Excerpted data:
#####
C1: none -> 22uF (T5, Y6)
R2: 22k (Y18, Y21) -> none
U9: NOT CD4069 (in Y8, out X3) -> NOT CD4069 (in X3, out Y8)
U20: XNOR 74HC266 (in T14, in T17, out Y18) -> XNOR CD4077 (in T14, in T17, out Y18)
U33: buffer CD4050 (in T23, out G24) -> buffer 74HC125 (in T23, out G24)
#####
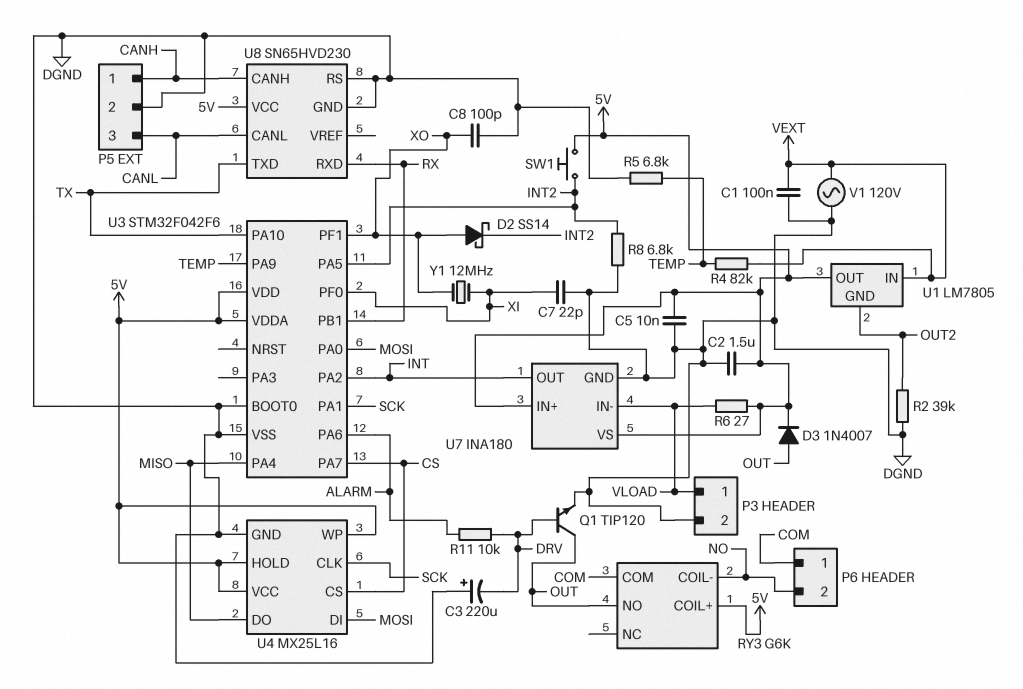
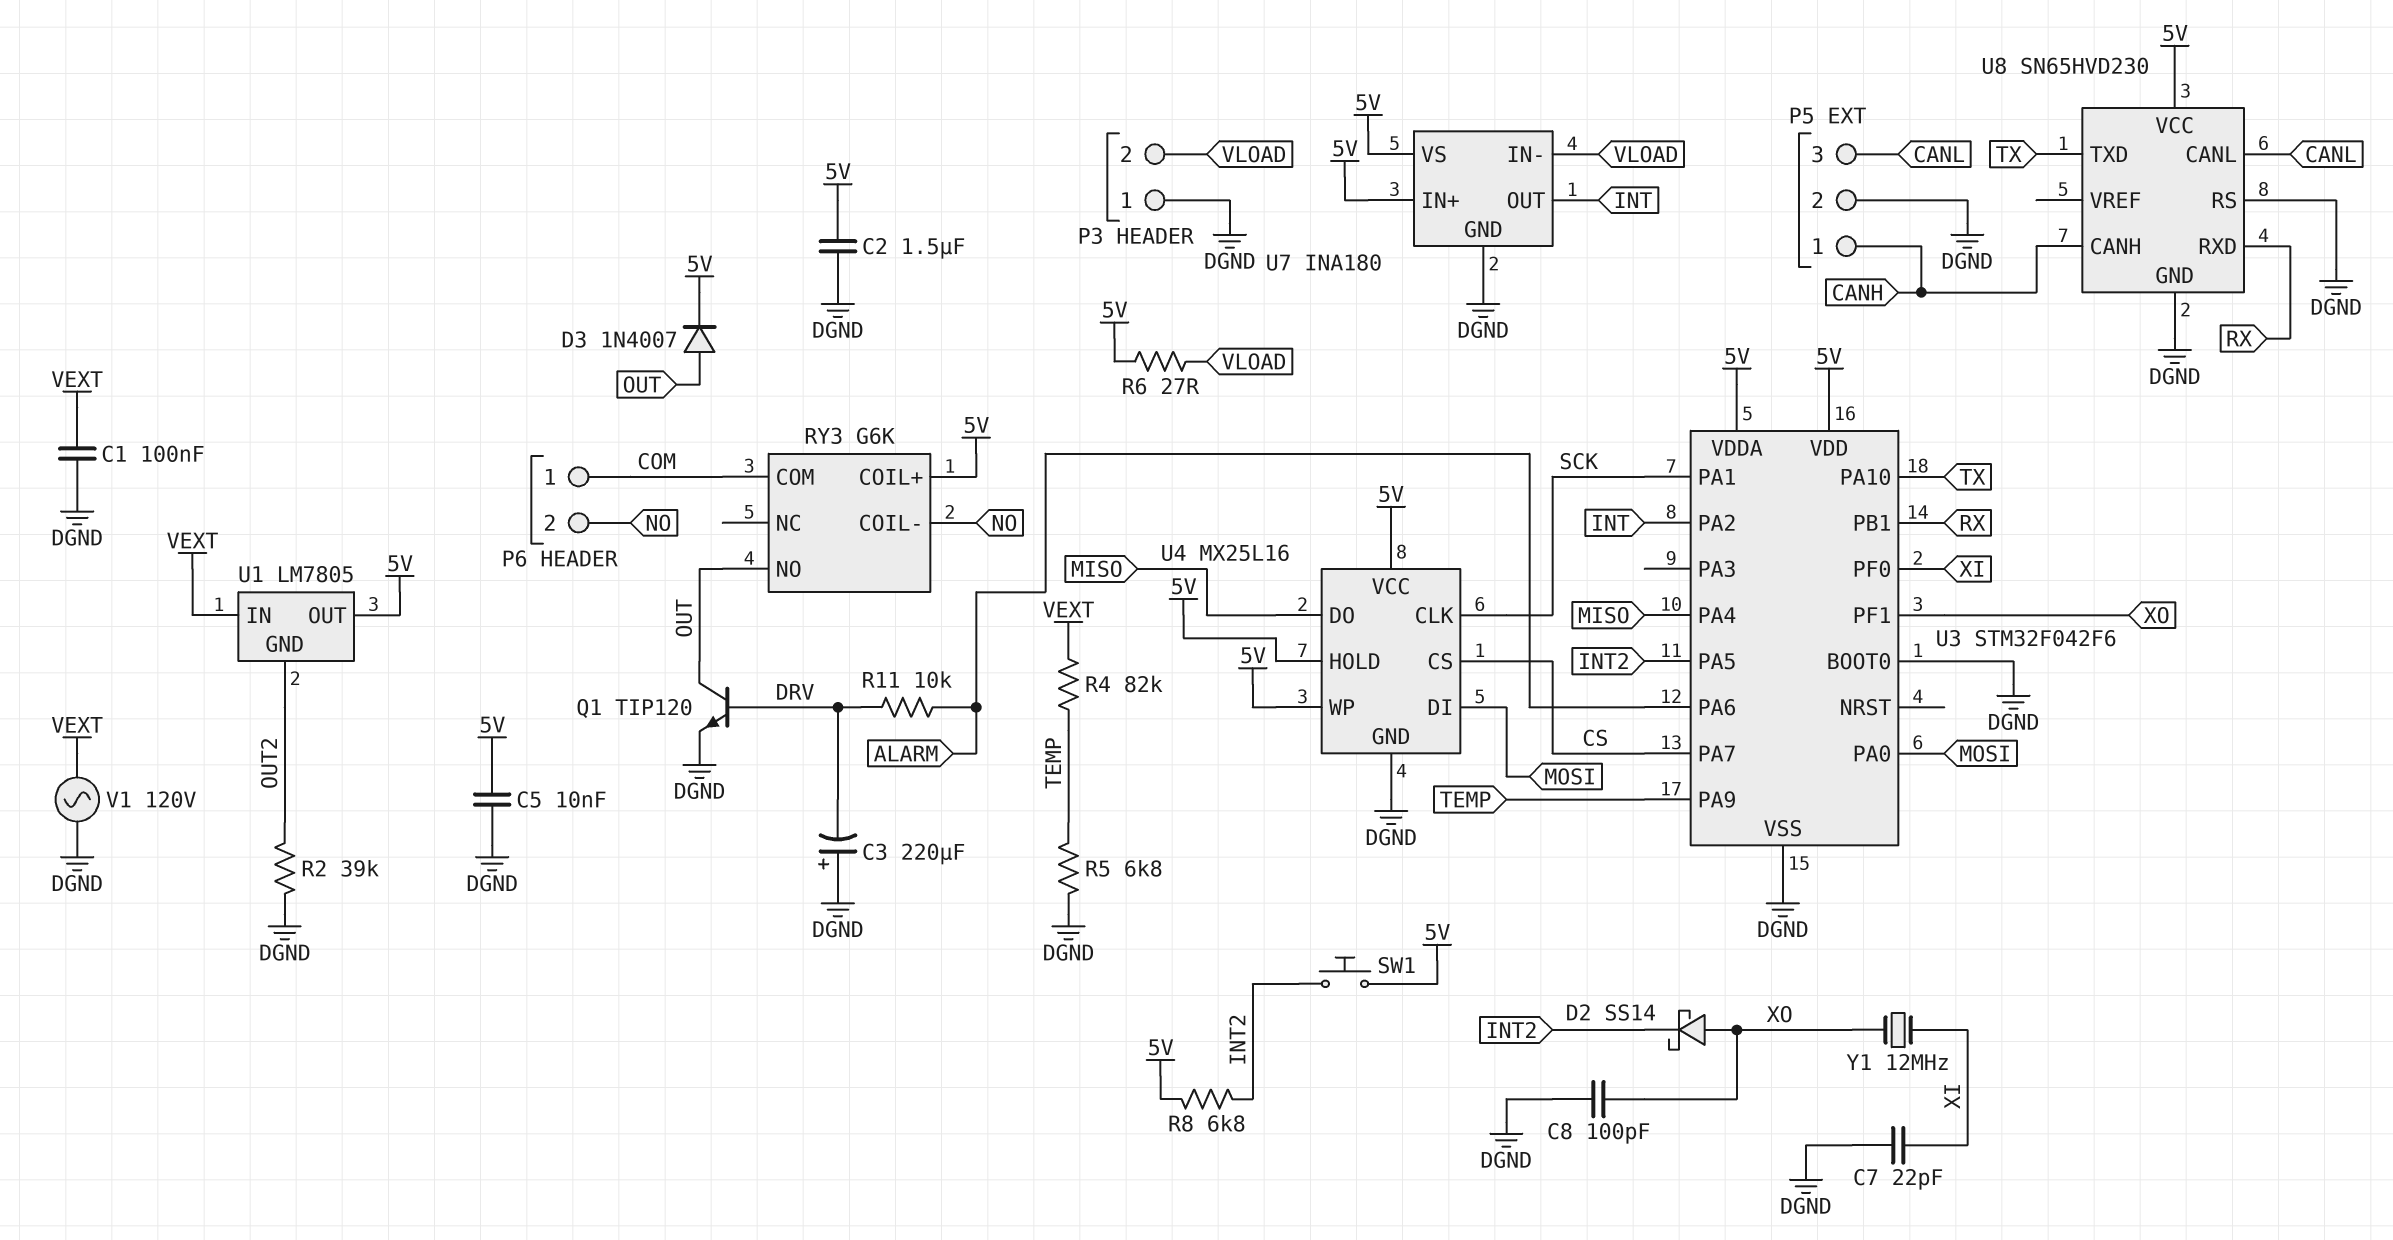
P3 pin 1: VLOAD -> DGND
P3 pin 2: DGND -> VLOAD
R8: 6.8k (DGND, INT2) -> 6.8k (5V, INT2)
#####
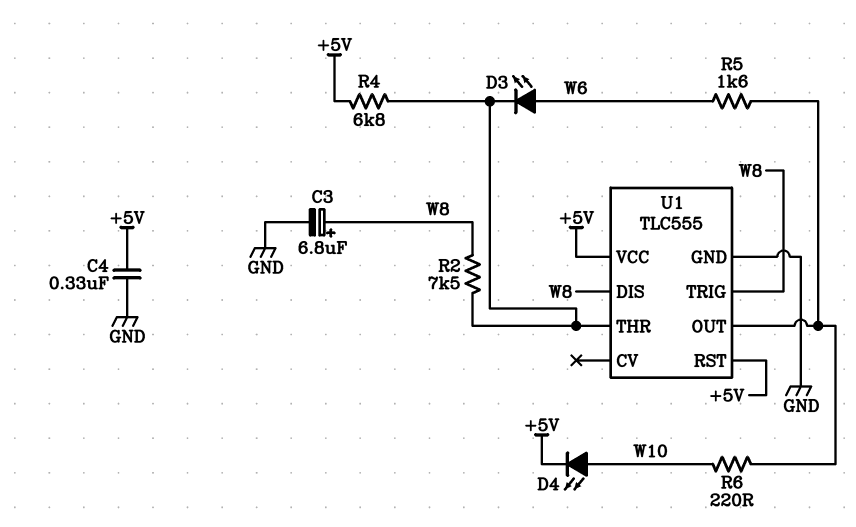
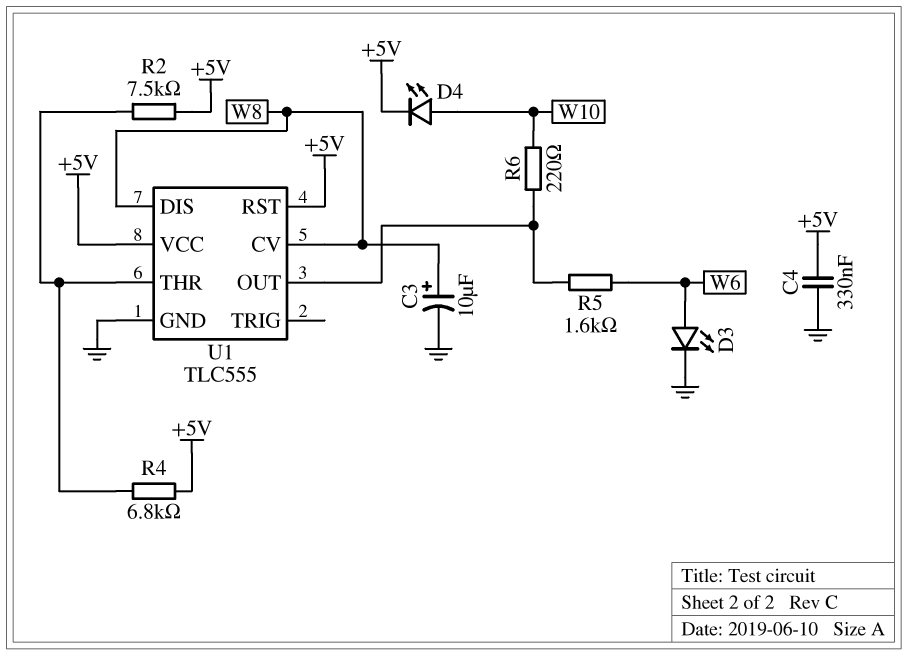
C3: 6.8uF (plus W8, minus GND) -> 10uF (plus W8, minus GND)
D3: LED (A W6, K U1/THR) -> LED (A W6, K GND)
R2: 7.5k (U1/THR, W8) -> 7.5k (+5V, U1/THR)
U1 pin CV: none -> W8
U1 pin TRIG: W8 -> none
#####
The task:
Tally the lines of the records holding the word "DGND", then state only the tally.

Answer to this task:
3